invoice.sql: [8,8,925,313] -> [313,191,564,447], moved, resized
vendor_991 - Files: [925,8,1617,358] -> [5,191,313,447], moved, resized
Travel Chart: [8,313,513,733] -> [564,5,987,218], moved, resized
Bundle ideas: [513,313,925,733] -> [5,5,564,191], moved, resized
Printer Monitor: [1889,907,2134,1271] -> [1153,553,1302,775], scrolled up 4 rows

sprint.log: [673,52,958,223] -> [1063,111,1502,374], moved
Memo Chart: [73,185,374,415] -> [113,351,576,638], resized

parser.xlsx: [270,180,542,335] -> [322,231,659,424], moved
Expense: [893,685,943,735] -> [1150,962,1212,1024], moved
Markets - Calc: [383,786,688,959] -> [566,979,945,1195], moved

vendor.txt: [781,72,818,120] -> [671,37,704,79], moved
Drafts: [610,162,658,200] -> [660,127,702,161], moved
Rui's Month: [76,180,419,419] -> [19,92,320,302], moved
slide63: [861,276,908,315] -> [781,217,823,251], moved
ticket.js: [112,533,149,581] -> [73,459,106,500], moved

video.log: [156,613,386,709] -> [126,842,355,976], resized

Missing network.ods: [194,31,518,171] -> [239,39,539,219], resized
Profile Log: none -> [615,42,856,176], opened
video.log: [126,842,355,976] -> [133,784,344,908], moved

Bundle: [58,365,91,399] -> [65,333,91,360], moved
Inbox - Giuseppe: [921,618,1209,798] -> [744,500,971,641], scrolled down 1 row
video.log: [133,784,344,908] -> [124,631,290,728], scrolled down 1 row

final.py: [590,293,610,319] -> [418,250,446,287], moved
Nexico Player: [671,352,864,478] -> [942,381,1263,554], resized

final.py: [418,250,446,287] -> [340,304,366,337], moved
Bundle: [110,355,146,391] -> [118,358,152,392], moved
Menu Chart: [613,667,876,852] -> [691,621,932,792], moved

━━━━━━━━

- [Work item]
Your reply must be one number, namely the count of lines above that hold the string "down".

- [Exercise result]
2